* **Task prompt**
The records below are to be copied exactly, with their pictures left out.
[Listed records — start]
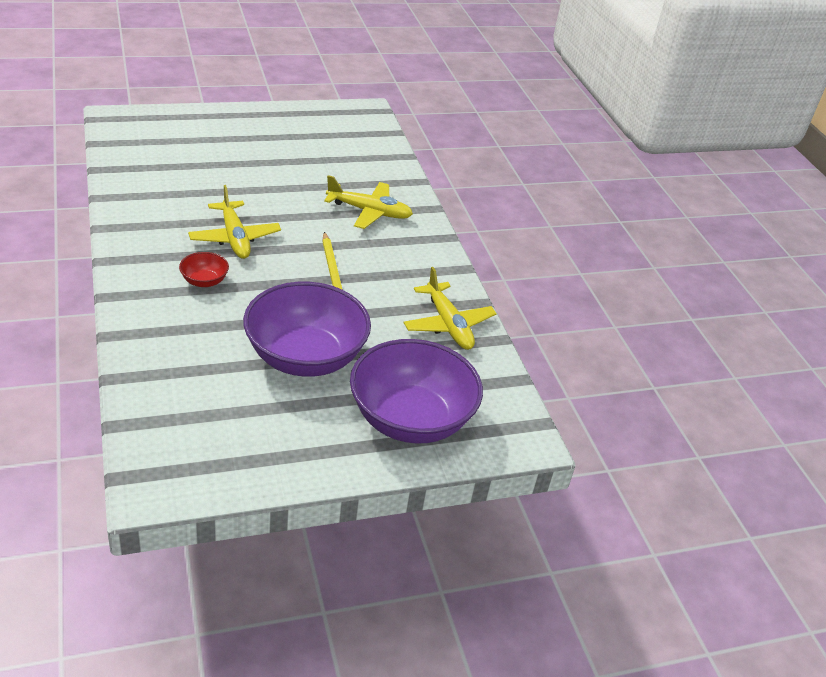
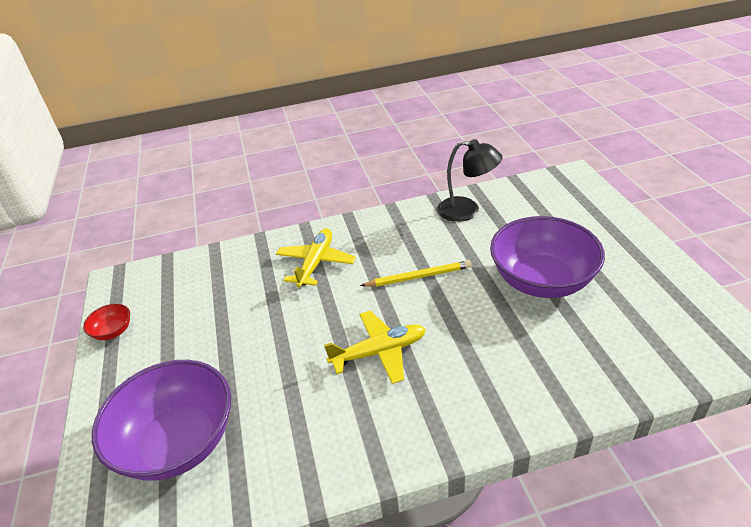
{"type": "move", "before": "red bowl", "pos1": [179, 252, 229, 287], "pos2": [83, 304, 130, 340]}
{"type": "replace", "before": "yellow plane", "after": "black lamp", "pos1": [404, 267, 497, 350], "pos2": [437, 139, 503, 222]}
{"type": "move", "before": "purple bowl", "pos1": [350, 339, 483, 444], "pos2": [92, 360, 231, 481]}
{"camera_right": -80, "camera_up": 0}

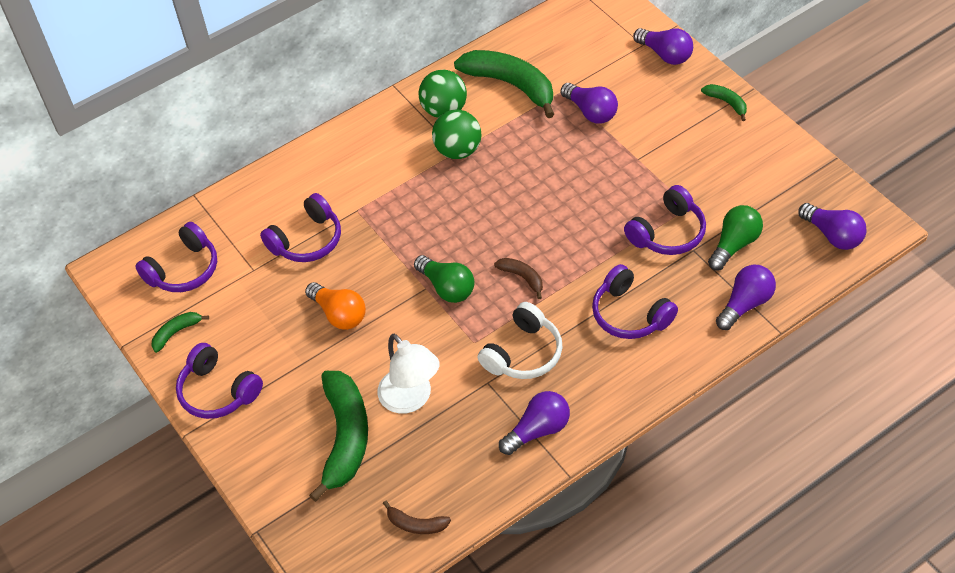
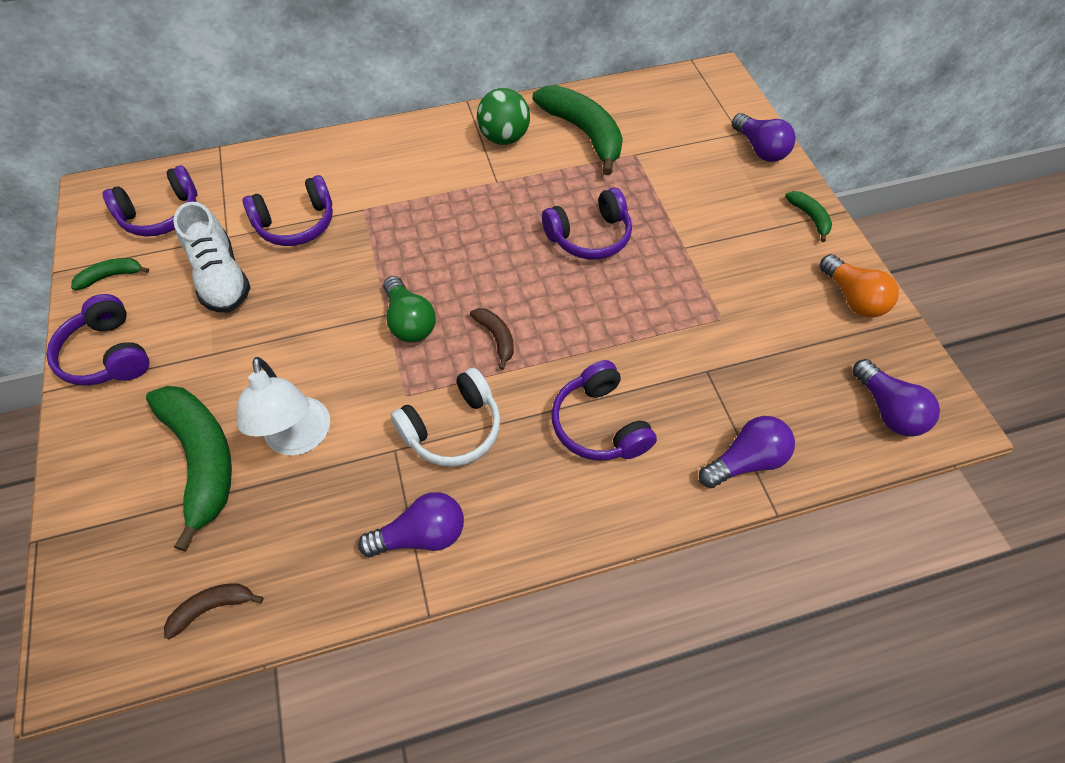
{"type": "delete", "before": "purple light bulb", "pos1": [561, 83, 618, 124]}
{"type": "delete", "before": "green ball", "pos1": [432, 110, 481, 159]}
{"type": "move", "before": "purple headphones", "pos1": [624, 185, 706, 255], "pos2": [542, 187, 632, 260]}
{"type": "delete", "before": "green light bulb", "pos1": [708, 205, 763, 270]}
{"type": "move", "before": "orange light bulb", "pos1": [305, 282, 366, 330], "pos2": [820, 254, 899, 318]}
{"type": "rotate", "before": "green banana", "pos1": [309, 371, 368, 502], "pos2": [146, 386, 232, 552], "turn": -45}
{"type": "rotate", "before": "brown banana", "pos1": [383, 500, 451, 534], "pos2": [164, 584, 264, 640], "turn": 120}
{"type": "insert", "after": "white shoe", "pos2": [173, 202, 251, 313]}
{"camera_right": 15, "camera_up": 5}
[Listed records — finish]
* **Output for this task**
{"type": "move", "before": "red bowl", "pos1": [179, 252, 229, 287], "pos2": [83, 304, 130, 340]}
{"type": "replace", "before": "yellow plane", "after": "black lamp", "pos1": [404, 267, 497, 350], "pos2": [437, 139, 503, 222]}
{"type": "move", "before": "purple bowl", "pos1": [350, 339, 483, 444], "pos2": [92, 360, 231, 481]}
{"camera_right": -80, "camera_up": 0}

{"type": "delete", "before": "purple light bulb", "pos1": [561, 83, 618, 124]}
{"type": "delete", "before": "green ball", "pos1": [432, 110, 481, 159]}
{"type": "move", "before": "purple headphones", "pos1": [624, 185, 706, 255], "pos2": [542, 187, 632, 260]}
{"type": "delete", "before": "green light bulb", "pos1": [708, 205, 763, 270]}
{"type": "move", "before": "orange light bulb", "pos1": [305, 282, 366, 330], "pos2": [820, 254, 899, 318]}
{"type": "rotate", "before": "green banana", "pos1": [309, 371, 368, 502], "pos2": [146, 386, 232, 552], "turn": -45}
{"type": "rotate", "before": "brown banana", "pos1": [383, 500, 451, 534], "pos2": [164, 584, 264, 640], "turn": 120}
{"type": "insert", "after": "white shoe", "pos2": [173, 202, 251, 313]}
{"camera_right": 15, "camera_up": 5}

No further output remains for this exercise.